Task description >> Drop the pictures and repeat the remaining data exactly.

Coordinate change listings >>
-*-

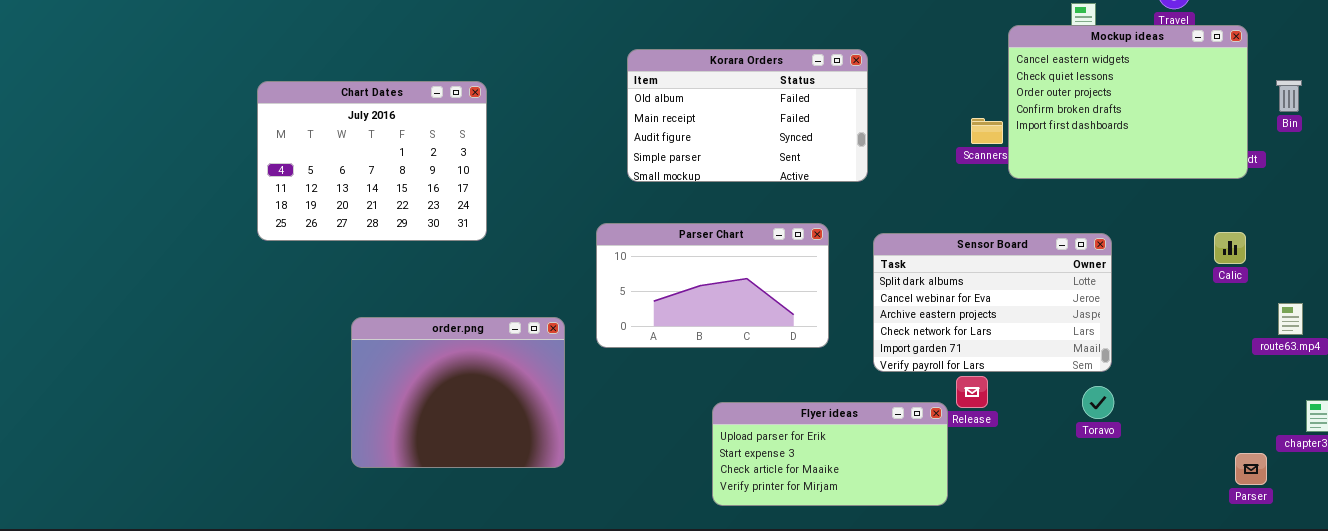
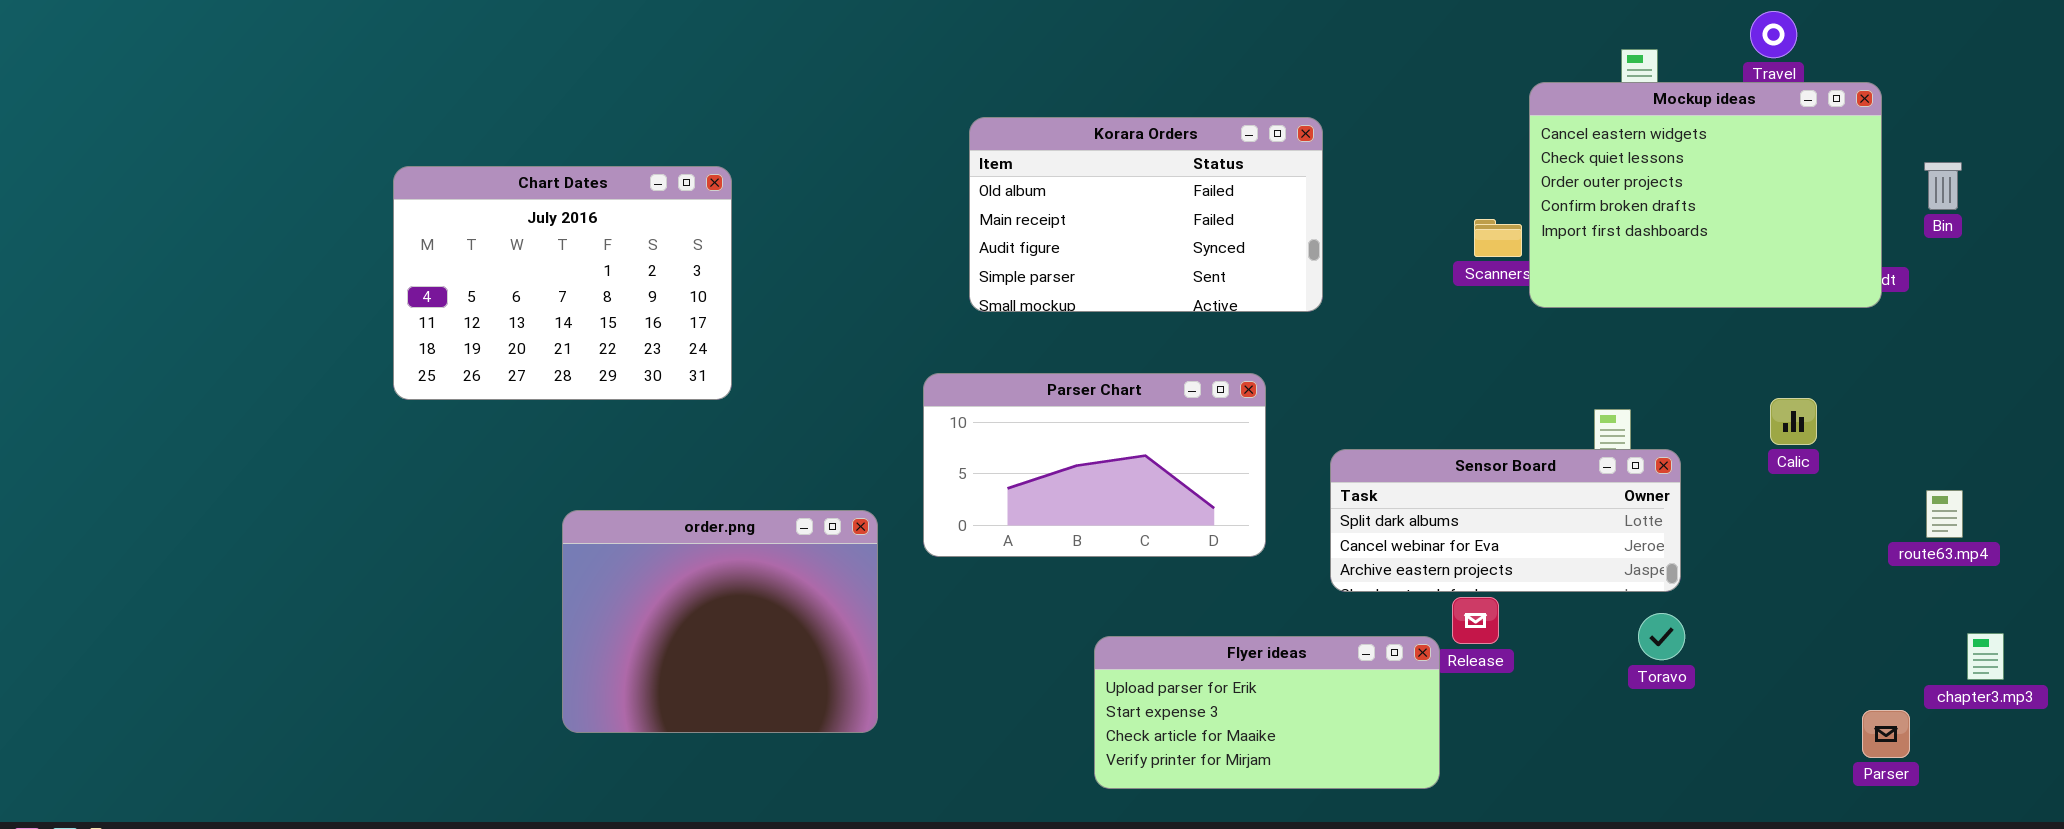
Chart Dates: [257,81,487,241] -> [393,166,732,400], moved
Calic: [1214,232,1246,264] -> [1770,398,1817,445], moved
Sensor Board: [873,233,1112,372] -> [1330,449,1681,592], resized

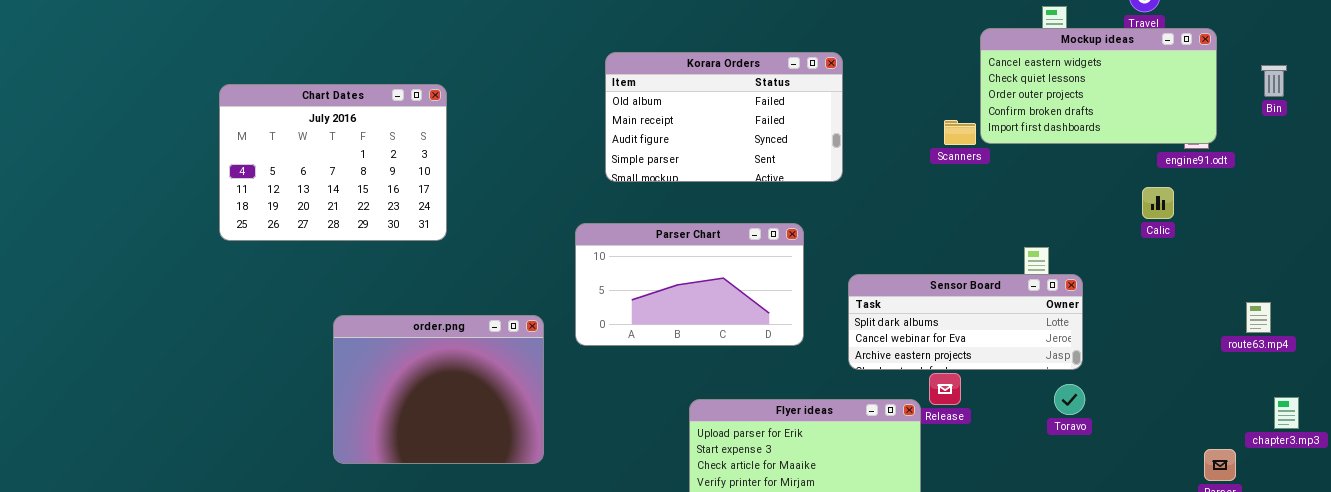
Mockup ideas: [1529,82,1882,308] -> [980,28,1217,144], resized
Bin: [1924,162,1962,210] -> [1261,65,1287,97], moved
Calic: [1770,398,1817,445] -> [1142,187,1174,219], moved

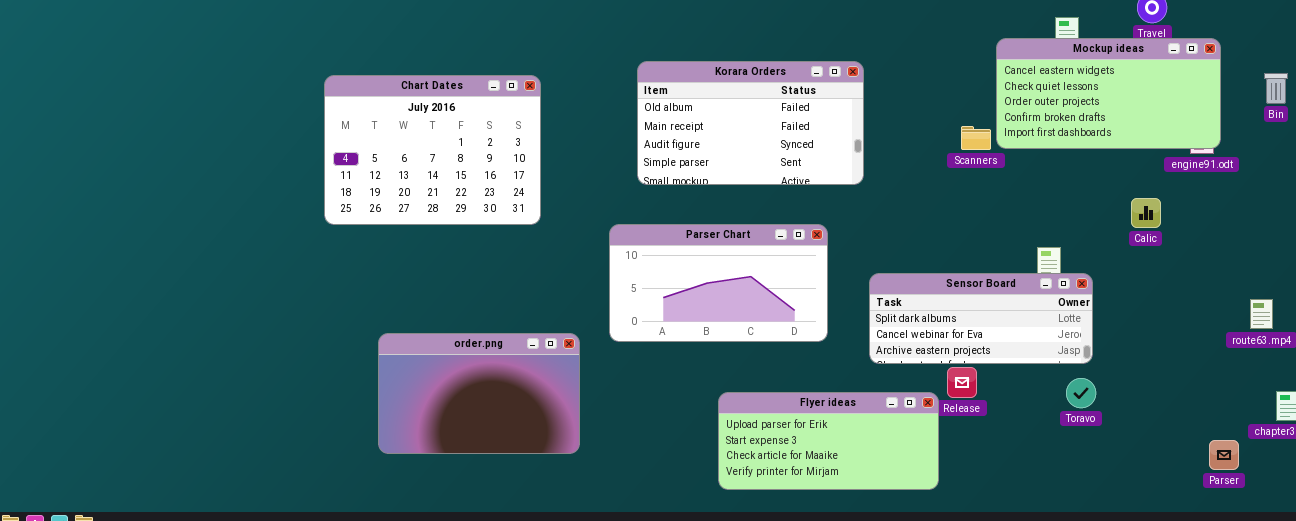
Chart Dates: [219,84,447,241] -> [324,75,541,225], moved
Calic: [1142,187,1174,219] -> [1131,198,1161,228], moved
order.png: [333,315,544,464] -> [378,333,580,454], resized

-*-

Response area >>
Chart Dates: [257,81,487,241] -> [393,166,732,400], moved
Calic: [1214,232,1246,264] -> [1770,398,1817,445], moved
Sensor Board: [873,233,1112,372] -> [1330,449,1681,592], resized

Mockup ideas: [1529,82,1882,308] -> [980,28,1217,144], resized
Bin: [1924,162,1962,210] -> [1261,65,1287,97], moved
Calic: [1770,398,1817,445] -> [1142,187,1174,219], moved

Chart Dates: [219,84,447,241] -> [324,75,541,225], moved
Calic: [1142,187,1174,219] -> [1131,198,1161,228], moved
order.png: [333,315,544,464] -> [378,333,580,454], resized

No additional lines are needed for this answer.